___ RECORDS FOR THIS TASK ___

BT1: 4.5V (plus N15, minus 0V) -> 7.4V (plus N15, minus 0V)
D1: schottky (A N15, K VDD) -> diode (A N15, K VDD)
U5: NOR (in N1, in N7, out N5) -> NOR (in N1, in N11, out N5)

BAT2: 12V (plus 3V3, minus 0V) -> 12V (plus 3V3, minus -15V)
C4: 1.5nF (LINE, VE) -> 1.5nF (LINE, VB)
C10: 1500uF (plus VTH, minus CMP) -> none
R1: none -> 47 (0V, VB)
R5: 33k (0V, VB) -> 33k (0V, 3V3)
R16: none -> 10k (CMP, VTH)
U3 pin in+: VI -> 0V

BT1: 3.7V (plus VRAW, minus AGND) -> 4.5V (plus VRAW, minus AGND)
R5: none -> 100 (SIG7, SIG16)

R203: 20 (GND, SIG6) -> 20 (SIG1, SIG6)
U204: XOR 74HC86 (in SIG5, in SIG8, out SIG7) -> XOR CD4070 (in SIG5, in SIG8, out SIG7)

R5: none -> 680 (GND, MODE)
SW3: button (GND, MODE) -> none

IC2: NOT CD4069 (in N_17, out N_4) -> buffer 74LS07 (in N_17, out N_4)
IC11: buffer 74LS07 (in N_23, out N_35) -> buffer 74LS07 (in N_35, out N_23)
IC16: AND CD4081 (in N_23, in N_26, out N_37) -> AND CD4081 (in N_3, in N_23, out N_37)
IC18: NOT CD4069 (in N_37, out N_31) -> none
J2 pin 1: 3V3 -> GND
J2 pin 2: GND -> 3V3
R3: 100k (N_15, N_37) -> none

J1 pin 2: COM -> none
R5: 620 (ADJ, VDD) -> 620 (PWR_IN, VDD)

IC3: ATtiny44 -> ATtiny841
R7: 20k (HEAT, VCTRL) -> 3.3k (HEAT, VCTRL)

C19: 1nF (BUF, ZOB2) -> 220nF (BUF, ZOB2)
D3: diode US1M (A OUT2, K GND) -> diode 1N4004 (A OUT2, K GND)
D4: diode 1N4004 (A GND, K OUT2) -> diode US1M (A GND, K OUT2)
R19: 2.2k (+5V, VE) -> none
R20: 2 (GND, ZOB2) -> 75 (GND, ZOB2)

___

Make an exact copy of each line, beginning at the one containing "D4: diode 1N4004" and ending with the last line of the data, and of no other line.

D4: diode 1N4004 (A GND, K OUT2) -> diode US1M (A GND, K OUT2)
R19: 2.2k (+5V, VE) -> none
R20: 2 (GND, ZOB2) -> 75 (GND, ZOB2)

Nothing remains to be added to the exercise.